Dataset extract:
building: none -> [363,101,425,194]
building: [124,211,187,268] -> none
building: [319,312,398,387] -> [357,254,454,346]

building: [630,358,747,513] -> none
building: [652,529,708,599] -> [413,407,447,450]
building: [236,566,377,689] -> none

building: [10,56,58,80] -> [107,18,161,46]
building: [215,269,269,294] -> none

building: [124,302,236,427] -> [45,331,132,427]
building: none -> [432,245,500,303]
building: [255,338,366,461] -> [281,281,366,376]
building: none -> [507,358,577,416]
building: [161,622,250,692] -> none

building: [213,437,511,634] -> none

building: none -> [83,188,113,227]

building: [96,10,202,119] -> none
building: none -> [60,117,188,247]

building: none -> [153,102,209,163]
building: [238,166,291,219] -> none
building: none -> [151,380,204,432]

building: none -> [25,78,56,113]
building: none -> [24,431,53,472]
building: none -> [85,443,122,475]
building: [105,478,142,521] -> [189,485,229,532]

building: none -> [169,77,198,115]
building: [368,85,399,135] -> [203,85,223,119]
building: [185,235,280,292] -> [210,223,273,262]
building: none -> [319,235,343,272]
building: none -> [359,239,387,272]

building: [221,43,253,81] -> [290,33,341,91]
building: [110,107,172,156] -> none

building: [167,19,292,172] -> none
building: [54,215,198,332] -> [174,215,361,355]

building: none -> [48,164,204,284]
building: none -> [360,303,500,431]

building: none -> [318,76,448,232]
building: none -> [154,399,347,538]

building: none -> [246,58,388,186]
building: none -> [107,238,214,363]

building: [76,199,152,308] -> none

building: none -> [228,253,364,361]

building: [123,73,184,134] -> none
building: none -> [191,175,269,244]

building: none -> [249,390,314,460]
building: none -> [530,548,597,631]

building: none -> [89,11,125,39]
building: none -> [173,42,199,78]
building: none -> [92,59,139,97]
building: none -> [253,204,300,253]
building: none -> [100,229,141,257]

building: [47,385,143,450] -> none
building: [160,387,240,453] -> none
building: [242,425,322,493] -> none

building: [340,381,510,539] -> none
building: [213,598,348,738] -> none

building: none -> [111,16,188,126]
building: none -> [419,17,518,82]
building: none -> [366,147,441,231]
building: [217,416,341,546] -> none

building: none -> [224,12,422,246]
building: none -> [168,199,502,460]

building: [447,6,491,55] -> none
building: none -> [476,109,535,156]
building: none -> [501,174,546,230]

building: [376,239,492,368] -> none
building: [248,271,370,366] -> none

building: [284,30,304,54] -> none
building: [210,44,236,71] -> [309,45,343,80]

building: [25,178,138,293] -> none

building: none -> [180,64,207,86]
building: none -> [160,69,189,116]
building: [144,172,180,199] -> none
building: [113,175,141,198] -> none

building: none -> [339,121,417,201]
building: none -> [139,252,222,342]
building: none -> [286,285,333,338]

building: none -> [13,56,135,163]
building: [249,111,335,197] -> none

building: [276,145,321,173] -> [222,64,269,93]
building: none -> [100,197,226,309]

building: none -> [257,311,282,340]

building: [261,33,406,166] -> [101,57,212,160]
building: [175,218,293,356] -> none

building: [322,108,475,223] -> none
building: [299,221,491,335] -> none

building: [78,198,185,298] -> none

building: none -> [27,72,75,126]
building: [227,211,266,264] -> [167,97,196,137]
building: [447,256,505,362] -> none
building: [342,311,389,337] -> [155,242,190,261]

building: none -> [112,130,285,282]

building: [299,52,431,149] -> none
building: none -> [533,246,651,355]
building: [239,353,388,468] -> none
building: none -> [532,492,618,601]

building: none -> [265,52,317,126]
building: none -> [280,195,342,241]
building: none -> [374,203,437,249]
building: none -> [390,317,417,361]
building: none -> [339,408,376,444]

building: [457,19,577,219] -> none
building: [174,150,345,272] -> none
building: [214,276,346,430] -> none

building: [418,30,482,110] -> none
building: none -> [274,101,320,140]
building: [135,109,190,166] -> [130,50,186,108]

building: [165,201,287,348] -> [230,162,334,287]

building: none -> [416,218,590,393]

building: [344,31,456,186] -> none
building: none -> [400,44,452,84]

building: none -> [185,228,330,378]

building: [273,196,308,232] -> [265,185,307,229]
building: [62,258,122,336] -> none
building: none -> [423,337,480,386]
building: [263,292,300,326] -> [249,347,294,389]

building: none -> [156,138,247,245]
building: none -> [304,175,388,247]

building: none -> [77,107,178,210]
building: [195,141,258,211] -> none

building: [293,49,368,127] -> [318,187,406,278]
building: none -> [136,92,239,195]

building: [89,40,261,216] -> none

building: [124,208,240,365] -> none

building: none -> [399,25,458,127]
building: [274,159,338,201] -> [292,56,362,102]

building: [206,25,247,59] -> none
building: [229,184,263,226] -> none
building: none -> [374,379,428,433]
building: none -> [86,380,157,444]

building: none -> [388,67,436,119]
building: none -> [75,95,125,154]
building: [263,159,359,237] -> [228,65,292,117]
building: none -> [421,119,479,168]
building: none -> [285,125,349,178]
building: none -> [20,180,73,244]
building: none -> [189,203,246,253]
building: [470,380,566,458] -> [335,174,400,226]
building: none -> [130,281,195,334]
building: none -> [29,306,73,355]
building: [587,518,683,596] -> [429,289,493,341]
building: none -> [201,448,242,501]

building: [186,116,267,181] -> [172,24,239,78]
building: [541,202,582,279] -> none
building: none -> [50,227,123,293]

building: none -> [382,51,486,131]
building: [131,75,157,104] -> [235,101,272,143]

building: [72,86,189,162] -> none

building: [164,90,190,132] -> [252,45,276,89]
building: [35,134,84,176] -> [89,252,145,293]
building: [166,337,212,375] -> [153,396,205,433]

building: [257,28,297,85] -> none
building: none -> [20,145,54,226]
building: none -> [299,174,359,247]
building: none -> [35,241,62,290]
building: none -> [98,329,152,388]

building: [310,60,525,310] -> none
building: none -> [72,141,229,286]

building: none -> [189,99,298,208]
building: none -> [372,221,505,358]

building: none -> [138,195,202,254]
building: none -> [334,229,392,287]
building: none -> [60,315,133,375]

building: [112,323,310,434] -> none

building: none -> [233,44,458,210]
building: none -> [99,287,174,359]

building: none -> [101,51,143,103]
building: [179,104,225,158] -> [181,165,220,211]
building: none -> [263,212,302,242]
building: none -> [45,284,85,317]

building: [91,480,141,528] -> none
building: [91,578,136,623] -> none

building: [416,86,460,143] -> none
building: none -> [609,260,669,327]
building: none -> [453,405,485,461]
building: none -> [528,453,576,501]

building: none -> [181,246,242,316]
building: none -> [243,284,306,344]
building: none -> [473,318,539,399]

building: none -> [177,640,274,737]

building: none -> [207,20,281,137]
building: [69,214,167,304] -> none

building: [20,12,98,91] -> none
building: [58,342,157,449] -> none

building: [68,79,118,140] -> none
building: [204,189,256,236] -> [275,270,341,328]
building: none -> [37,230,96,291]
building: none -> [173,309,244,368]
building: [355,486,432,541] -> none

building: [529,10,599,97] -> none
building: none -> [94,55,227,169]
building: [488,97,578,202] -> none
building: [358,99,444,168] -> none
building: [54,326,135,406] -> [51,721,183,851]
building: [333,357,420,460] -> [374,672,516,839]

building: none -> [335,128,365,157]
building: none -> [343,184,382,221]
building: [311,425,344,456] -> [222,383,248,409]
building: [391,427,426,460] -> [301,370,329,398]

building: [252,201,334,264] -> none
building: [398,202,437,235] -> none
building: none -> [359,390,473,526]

Task statement: Every line in the listing above should be repeated exactly.

Solution to the problem:
building: none -> [363,101,425,194]
building: [124,211,187,268] -> none
building: [319,312,398,387] -> [357,254,454,346]

building: [630,358,747,513] -> none
building: [652,529,708,599] -> [413,407,447,450]
building: [236,566,377,689] -> none

building: [10,56,58,80] -> [107,18,161,46]
building: [215,269,269,294] -> none

building: [124,302,236,427] -> [45,331,132,427]
building: none -> [432,245,500,303]
building: [255,338,366,461] -> [281,281,366,376]
building: none -> [507,358,577,416]
building: [161,622,250,692] -> none

building: [213,437,511,634] -> none

building: none -> [83,188,113,227]

building: [96,10,202,119] -> none
building: none -> [60,117,188,247]

building: none -> [153,102,209,163]
building: [238,166,291,219] -> none
building: none -> [151,380,204,432]

building: none -> [25,78,56,113]
building: none -> [24,431,53,472]
building: none -> [85,443,122,475]
building: [105,478,142,521] -> [189,485,229,532]

building: none -> [169,77,198,115]
building: [368,85,399,135] -> [203,85,223,119]
building: [185,235,280,292] -> [210,223,273,262]
building: none -> [319,235,343,272]
building: none -> [359,239,387,272]

building: [221,43,253,81] -> [290,33,341,91]
building: [110,107,172,156] -> none

building: [167,19,292,172] -> none
building: [54,215,198,332] -> [174,215,361,355]

building: none -> [48,164,204,284]
building: none -> [360,303,500,431]

building: none -> [318,76,448,232]
building: none -> [154,399,347,538]

building: none -> [246,58,388,186]
building: none -> [107,238,214,363]

building: [76,199,152,308] -> none

building: none -> [228,253,364,361]

building: [123,73,184,134] -> none
building: none -> [191,175,269,244]

building: none -> [249,390,314,460]
building: none -> [530,548,597,631]

building: none -> [89,11,125,39]
building: none -> [173,42,199,78]
building: none -> [92,59,139,97]
building: none -> [253,204,300,253]
building: none -> [100,229,141,257]

building: [47,385,143,450] -> none
building: [160,387,240,453] -> none
building: [242,425,322,493] -> none

building: [340,381,510,539] -> none
building: [213,598,348,738] -> none

building: none -> [111,16,188,126]
building: none -> [419,17,518,82]
building: none -> [366,147,441,231]
building: [217,416,341,546] -> none

building: none -> [224,12,422,246]
building: none -> [168,199,502,460]

building: [447,6,491,55] -> none
building: none -> [476,109,535,156]
building: none -> [501,174,546,230]

building: [376,239,492,368] -> none
building: [248,271,370,366] -> none

building: [284,30,304,54] -> none
building: [210,44,236,71] -> [309,45,343,80]

building: [25,178,138,293] -> none

building: none -> [180,64,207,86]
building: none -> [160,69,189,116]
building: [144,172,180,199] -> none
building: [113,175,141,198] -> none

building: none -> [339,121,417,201]
building: none -> [139,252,222,342]
building: none -> [286,285,333,338]

building: none -> [13,56,135,163]
building: [249,111,335,197] -> none

building: [276,145,321,173] -> [222,64,269,93]
building: none -> [100,197,226,309]

building: none -> [257,311,282,340]

building: [261,33,406,166] -> [101,57,212,160]
building: [175,218,293,356] -> none

building: [322,108,475,223] -> none
building: [299,221,491,335] -> none

building: [78,198,185,298] -> none

building: none -> [27,72,75,126]
building: [227,211,266,264] -> [167,97,196,137]
building: [447,256,505,362] -> none
building: [342,311,389,337] -> [155,242,190,261]

building: none -> [112,130,285,282]

building: [299,52,431,149] -> none
building: none -> [533,246,651,355]
building: [239,353,388,468] -> none
building: none -> [532,492,618,601]

building: none -> [265,52,317,126]
building: none -> [280,195,342,241]
building: none -> [374,203,437,249]
building: none -> [390,317,417,361]
building: none -> [339,408,376,444]

building: [457,19,577,219] -> none
building: [174,150,345,272] -> none
building: [214,276,346,430] -> none

building: [418,30,482,110] -> none
building: none -> [274,101,320,140]
building: [135,109,190,166] -> [130,50,186,108]

building: [165,201,287,348] -> [230,162,334,287]

building: none -> [416,218,590,393]

building: [344,31,456,186] -> none
building: none -> [400,44,452,84]

building: none -> [185,228,330,378]

building: [273,196,308,232] -> [265,185,307,229]
building: [62,258,122,336] -> none
building: none -> [423,337,480,386]
building: [263,292,300,326] -> [249,347,294,389]

building: none -> [156,138,247,245]
building: none -> [304,175,388,247]

building: none -> [77,107,178,210]
building: [195,141,258,211] -> none

building: [293,49,368,127] -> [318,187,406,278]
building: none -> [136,92,239,195]

building: [89,40,261,216] -> none

building: [124,208,240,365] -> none

building: none -> [399,25,458,127]
building: [274,159,338,201] -> [292,56,362,102]

building: [206,25,247,59] -> none
building: [229,184,263,226] -> none
building: none -> [374,379,428,433]
building: none -> [86,380,157,444]

building: none -> [388,67,436,119]
building: none -> [75,95,125,154]
building: [263,159,359,237] -> [228,65,292,117]
building: none -> [421,119,479,168]
building: none -> [285,125,349,178]
building: none -> [20,180,73,244]
building: none -> [189,203,246,253]
building: [470,380,566,458] -> [335,174,400,226]
building: none -> [130,281,195,334]
building: none -> [29,306,73,355]
building: [587,518,683,596] -> [429,289,493,341]
building: none -> [201,448,242,501]

building: [186,116,267,181] -> [172,24,239,78]
building: [541,202,582,279] -> none
building: none -> [50,227,123,293]

building: none -> [382,51,486,131]
building: [131,75,157,104] -> [235,101,272,143]

building: [72,86,189,162] -> none

building: [164,90,190,132] -> [252,45,276,89]
building: [35,134,84,176] -> [89,252,145,293]
building: [166,337,212,375] -> [153,396,205,433]

building: [257,28,297,85] -> none
building: none -> [20,145,54,226]
building: none -> [299,174,359,247]
building: none -> [35,241,62,290]
building: none -> [98,329,152,388]

building: [310,60,525,310] -> none
building: none -> [72,141,229,286]

building: none -> [189,99,298,208]
building: none -> [372,221,505,358]

building: none -> [138,195,202,254]
building: none -> [334,229,392,287]
building: none -> [60,315,133,375]

building: [112,323,310,434] -> none

building: none -> [233,44,458,210]
building: none -> [99,287,174,359]

building: none -> [101,51,143,103]
building: [179,104,225,158] -> [181,165,220,211]
building: none -> [263,212,302,242]
building: none -> [45,284,85,317]

building: [91,480,141,528] -> none
building: [91,578,136,623] -> none

building: [416,86,460,143] -> none
building: none -> [609,260,669,327]
building: none -> [453,405,485,461]
building: none -> [528,453,576,501]

building: none -> [181,246,242,316]
building: none -> [243,284,306,344]
building: none -> [473,318,539,399]

building: none -> [177,640,274,737]

building: none -> [207,20,281,137]
building: [69,214,167,304] -> none

building: [20,12,98,91] -> none
building: [58,342,157,449] -> none

building: [68,79,118,140] -> none
building: [204,189,256,236] -> [275,270,341,328]
building: none -> [37,230,96,291]
building: none -> [173,309,244,368]
building: [355,486,432,541] -> none

building: [529,10,599,97] -> none
building: none -> [94,55,227,169]
building: [488,97,578,202] -> none
building: [358,99,444,168] -> none
building: [54,326,135,406] -> [51,721,183,851]
building: [333,357,420,460] -> [374,672,516,839]

building: none -> [335,128,365,157]
building: none -> [343,184,382,221]
building: [311,425,344,456] -> [222,383,248,409]
building: [391,427,426,460] -> [301,370,329,398]

building: [252,201,334,264] -> none
building: [398,202,437,235] -> none
building: none -> [359,390,473,526]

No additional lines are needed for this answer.